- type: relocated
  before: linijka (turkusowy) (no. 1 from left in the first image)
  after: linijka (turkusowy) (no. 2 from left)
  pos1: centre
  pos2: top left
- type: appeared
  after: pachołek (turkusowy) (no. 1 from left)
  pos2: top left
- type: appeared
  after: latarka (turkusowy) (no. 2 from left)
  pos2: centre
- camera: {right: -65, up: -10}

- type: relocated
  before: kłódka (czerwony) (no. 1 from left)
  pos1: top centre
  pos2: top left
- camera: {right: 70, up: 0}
——
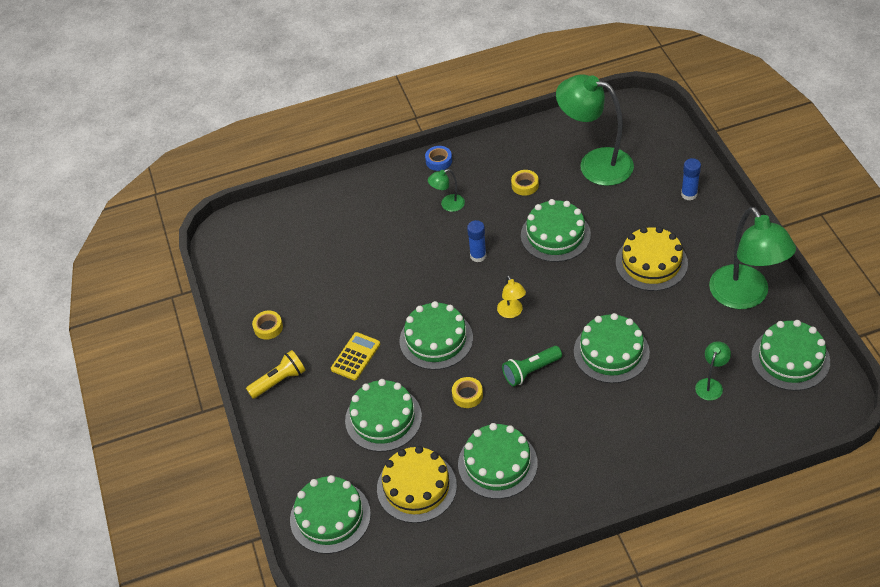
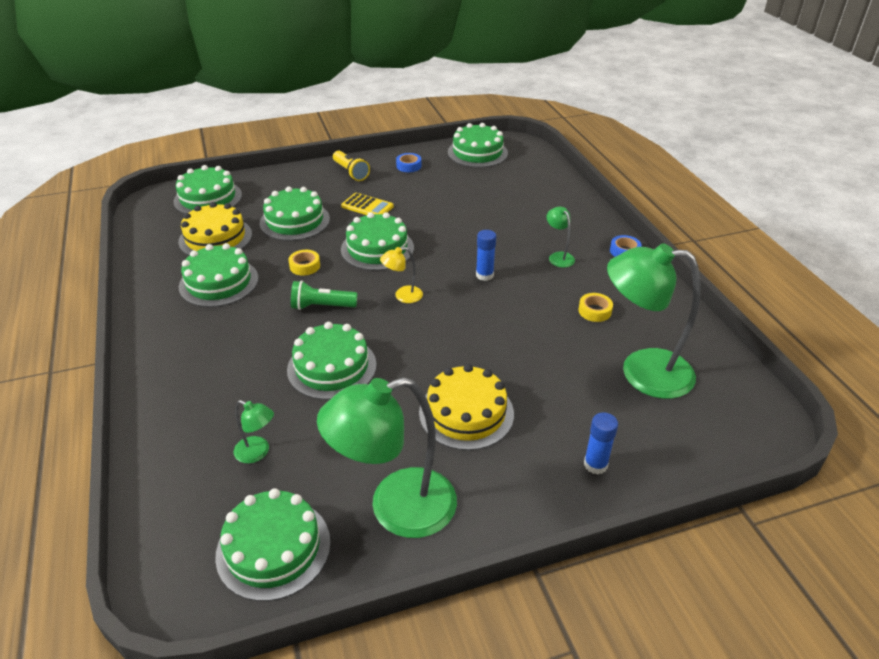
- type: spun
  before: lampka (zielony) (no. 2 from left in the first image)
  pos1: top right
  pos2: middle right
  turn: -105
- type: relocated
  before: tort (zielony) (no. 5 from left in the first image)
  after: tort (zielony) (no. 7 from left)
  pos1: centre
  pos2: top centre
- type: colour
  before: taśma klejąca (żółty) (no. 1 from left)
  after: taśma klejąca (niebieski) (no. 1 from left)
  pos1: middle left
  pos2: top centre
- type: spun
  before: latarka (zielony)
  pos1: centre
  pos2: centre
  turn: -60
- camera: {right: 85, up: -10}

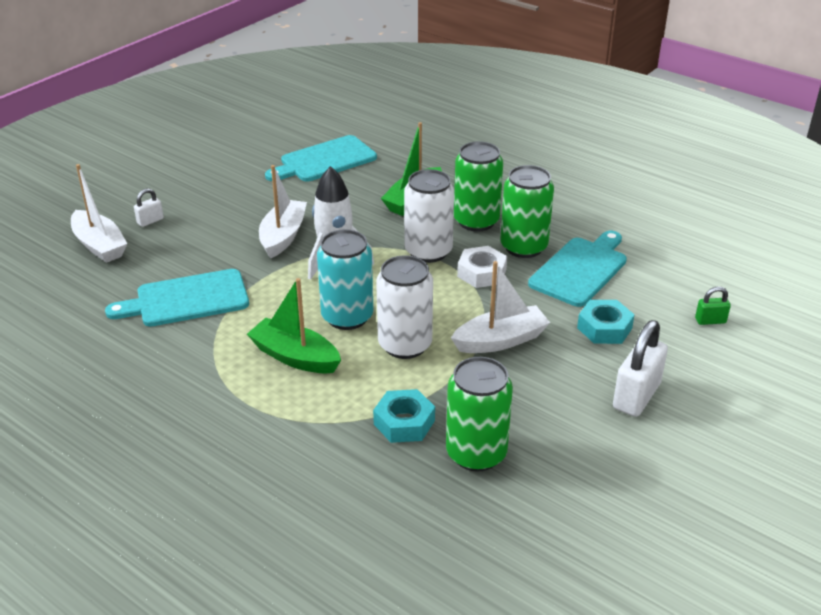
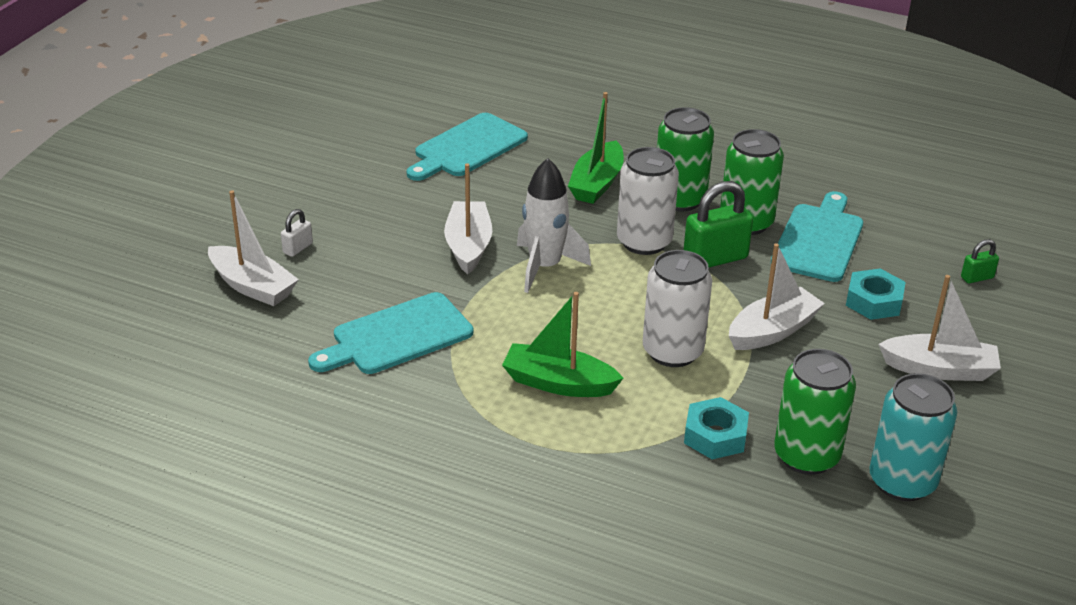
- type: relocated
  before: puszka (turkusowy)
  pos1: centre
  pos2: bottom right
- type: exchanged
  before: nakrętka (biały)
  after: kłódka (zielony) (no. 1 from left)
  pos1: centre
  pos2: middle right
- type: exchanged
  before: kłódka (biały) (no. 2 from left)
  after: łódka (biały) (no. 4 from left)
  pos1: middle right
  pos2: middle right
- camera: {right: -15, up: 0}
——
**Instructions for the task:**
Check each line of the data above for the word "linijka". Report how many lines have it, and nothing else.

**Answer for the task:**
2